Object tracking records

= = = =

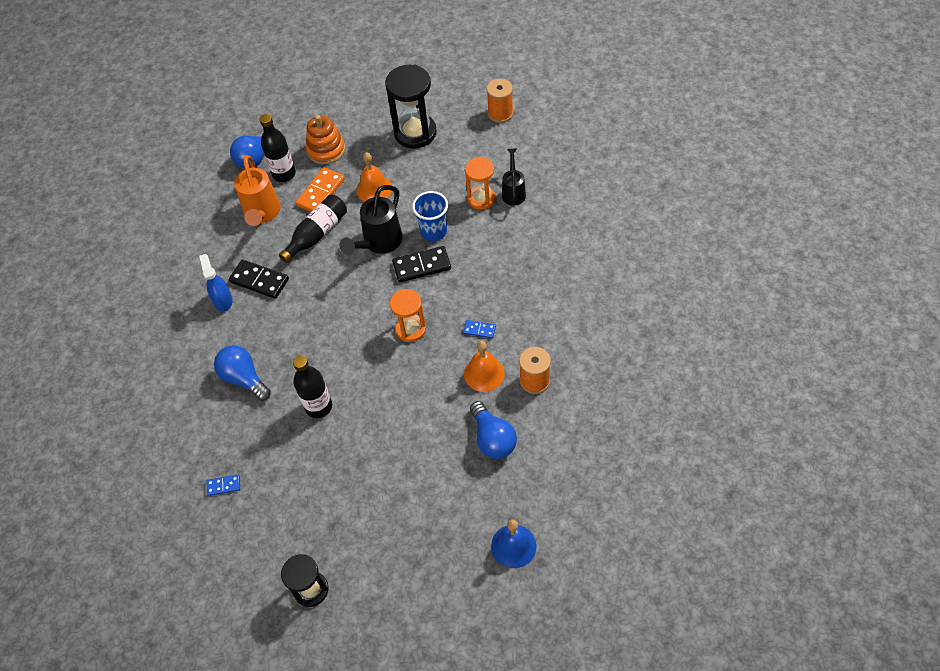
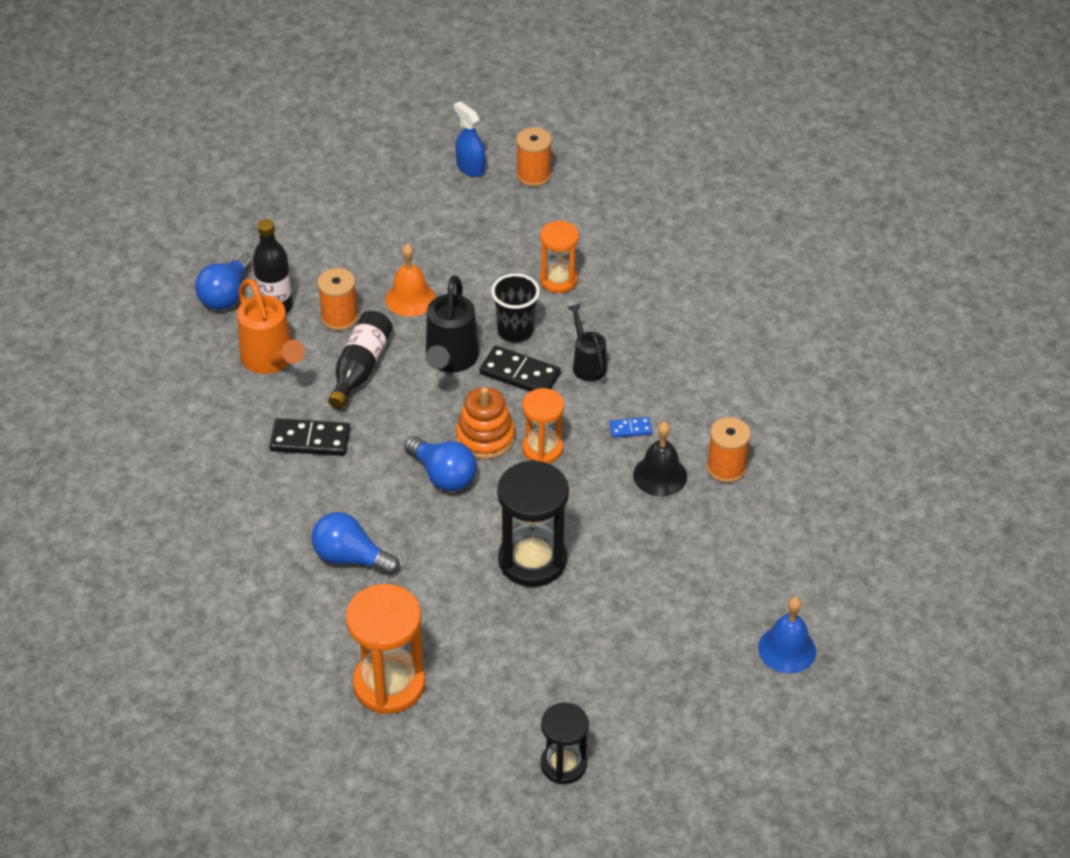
camera: 25 degrees left, 10 degrees down
blue spray bottle [199,254,232,312] -> blue spray bottle moved to [454,101,486,177]
blue domino [207,475,240,496] -> orange hourglass [346,584,425,714]
black bottle [293,355,332,418] -> none
orange domino [296,167,345,212] -> orange spool [317,268,358,331]
orange stacking toy [306,115,345,164] -> orange stacking toy moved to [456,387,515,459]
black hourglass [385,64,437,149] -> black hourglass moved to [497,460,569,587]
black domino [392,246,451,283] -> black domino turned 60 degrees clockwise [479,346,561,392]
blue cup [412,191,448,241] -> black cup [491,274,540,342]
orange bell [464,341,505,392] -> black bell [633,422,687,497]
blue light bulb [470,401,517,459] -> blue light bulb moved to [404,436,477,492]
black watering can [502,149,526,205] -> black watering can moved to [567,304,607,381]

= = = =

Please restate each entry exactly, but drop any picture it holds.

camera: 25 degrees left, 10 degrees down
blue spray bottle [199,254,232,312] -> blue spray bottle moved to [454,101,486,177]
blue domino [207,475,240,496] -> orange hourglass [346,584,425,714]
black bottle [293,355,332,418] -> none
orange domino [296,167,345,212] -> orange spool [317,268,358,331]
orange stacking toy [306,115,345,164] -> orange stacking toy moved to [456,387,515,459]
black hourglass [385,64,437,149] -> black hourglass moved to [497,460,569,587]
black domino [392,246,451,283] -> black domino turned 60 degrees clockwise [479,346,561,392]
blue cup [412,191,448,241] -> black cup [491,274,540,342]
orange bell [464,341,505,392] -> black bell [633,422,687,497]
blue light bulb [470,401,517,459] -> blue light bulb moved to [404,436,477,492]
black watering can [502,149,526,205] -> black watering can moved to [567,304,607,381]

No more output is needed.